WHAT THE TASK ASKS: Begin at the first line of the records below and, please, give each line again exactly until the line with "RADIO3 pin CE: D0 -> D8" is included.

ENTRIES SUPPLIED:
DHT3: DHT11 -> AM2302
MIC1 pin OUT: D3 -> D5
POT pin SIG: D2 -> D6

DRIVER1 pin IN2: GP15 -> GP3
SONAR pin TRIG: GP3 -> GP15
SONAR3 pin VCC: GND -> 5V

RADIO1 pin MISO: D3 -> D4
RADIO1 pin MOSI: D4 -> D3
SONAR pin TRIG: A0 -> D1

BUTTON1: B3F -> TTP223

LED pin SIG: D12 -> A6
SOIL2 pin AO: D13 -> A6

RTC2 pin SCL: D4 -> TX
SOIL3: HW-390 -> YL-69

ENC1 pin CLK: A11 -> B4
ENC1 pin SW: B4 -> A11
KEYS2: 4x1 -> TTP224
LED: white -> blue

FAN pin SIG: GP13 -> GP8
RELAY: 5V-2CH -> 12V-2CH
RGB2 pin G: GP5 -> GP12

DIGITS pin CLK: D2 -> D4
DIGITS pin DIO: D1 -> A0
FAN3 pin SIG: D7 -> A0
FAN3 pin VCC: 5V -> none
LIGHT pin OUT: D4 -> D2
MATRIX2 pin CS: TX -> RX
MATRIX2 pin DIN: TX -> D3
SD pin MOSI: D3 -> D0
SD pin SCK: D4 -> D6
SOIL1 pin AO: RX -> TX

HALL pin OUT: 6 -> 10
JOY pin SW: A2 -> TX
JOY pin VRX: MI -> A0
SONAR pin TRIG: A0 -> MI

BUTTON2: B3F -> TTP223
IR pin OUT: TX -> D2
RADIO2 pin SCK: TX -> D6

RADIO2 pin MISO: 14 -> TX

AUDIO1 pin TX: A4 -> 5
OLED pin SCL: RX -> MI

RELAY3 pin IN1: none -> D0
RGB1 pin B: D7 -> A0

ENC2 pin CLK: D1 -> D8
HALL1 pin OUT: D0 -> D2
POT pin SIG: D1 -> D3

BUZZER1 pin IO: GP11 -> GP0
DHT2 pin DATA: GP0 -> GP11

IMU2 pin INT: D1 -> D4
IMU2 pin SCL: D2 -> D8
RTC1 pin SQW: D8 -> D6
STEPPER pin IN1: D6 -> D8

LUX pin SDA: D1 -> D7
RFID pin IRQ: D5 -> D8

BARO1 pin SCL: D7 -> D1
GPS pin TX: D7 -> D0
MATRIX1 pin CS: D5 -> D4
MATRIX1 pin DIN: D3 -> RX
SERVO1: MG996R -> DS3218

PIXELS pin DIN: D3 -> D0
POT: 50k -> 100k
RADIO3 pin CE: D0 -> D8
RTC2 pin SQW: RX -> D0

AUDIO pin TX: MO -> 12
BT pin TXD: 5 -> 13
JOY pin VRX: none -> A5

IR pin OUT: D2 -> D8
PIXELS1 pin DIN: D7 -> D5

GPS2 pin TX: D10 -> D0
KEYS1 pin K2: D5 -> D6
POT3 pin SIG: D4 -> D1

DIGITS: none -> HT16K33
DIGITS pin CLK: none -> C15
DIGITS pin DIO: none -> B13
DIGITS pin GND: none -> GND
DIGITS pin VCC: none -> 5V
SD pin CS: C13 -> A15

PROBLEM SOLUTION:
DHT3: DHT11 -> AM2302
MIC1 pin OUT: D3 -> D5
POT pin SIG: D2 -> D6

DRIVER1 pin IN2: GP15 -> GP3
SONAR pin TRIG: GP3 -> GP15
SONAR3 pin VCC: GND -> 5V

RADIO1 pin MISO: D3 -> D4
RADIO1 pin MOSI: D4 -> D3
SONAR pin TRIG: A0 -> D1

BUTTON1: B3F -> TTP223

LED pin SIG: D12 -> A6
SOIL2 pin AO: D13 -> A6

RTC2 pin SCL: D4 -> TX
SOIL3: HW-390 -> YL-69

ENC1 pin CLK: A11 -> B4
ENC1 pin SW: B4 -> A11
KEYS2: 4x1 -> TTP224
LED: white -> blue

FAN pin SIG: GP13 -> GP8
RELAY: 5V-2CH -> 12V-2CH
RGB2 pin G: GP5 -> GP12

DIGITS pin CLK: D2 -> D4
DIGITS pin DIO: D1 -> A0
FAN3 pin SIG: D7 -> A0
FAN3 pin VCC: 5V -> none
LIGHT pin OUT: D4 -> D2
MATRIX2 pin CS: TX -> RX
MATRIX2 pin DIN: TX -> D3
SD pin MOSI: D3 -> D0
SD pin SCK: D4 -> D6
SOIL1 pin AO: RX -> TX

HALL pin OUT: 6 -> 10
JOY pin SW: A2 -> TX
JOY pin VRX: MI -> A0
SONAR pin TRIG: A0 -> MI

BUTTON2: B3F -> TTP223
IR pin OUT: TX -> D2
RADIO2 pin SCK: TX -> D6

RADIO2 pin MISO: 14 -> TX

AUDIO1 pin TX: A4 -> 5
OLED pin SCL: RX -> MI

RELAY3 pin IN1: none -> D0
RGB1 pin B: D7 -> A0

ENC2 pin CLK: D1 -> D8
HALL1 pin OUT: D0 -> D2
POT pin SIG: D1 -> D3

BUZZER1 pin IO: GP11 -> GP0
DHT2 pin DATA: GP0 -> GP11

IMU2 pin INT: D1 -> D4
IMU2 pin SCL: D2 -> D8
RTC1 pin SQW: D8 -> D6
STEPPER pin IN1: D6 -> D8

LUX pin SDA: D1 -> D7
RFID pin IRQ: D5 -> D8

BARO1 pin SCL: D7 -> D1
GPS pin TX: D7 -> D0
MATRIX1 pin CS: D5 -> D4
MATRIX1 pin DIN: D3 -> RX
SERVO1: MG996R -> DS3218

PIXELS pin DIN: D3 -> D0
POT: 50k -> 100k
RADIO3 pin CE: D0 -> D8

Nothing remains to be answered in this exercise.